Here are the records. Write out exactly the lines between the one holding "camera: 10 degrees left, 10 degrees down" and the one holding "(317, 330) = (333, 267): brown", inclusive.

*** Extracted information ***

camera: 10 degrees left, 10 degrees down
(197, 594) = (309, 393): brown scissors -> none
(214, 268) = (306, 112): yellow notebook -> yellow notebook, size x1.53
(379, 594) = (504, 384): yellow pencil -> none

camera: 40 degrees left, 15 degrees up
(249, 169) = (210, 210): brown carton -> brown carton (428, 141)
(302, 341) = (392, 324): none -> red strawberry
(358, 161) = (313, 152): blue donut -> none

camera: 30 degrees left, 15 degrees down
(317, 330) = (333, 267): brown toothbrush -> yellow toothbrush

*** End of Extracted information ***
*** Extracted information ***

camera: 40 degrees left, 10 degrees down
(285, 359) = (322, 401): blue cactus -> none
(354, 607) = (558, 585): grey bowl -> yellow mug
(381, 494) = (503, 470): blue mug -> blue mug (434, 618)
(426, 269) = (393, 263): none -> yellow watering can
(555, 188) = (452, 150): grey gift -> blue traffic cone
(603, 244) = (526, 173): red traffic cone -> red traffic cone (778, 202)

*** End of Extracted information ***

* _Task answer_
camera: 10 degrees left, 10 degrees down
(197, 594) = (309, 393): brown scissors -> none
(214, 268) = (306, 112): yellow notebook -> yellow notebook, size x1.53
(379, 594) = (504, 384): yellow pencil -> none

camera: 40 degrees left, 15 degrees up
(249, 169) = (210, 210): brown carton -> brown carton (428, 141)
(302, 341) = (392, 324): none -> red strawberry
(358, 161) = (313, 152): blue donut -> none

camera: 30 degrees left, 15 degrees down
(317, 330) = (333, 267): brown toothbrush -> yellow toothbrush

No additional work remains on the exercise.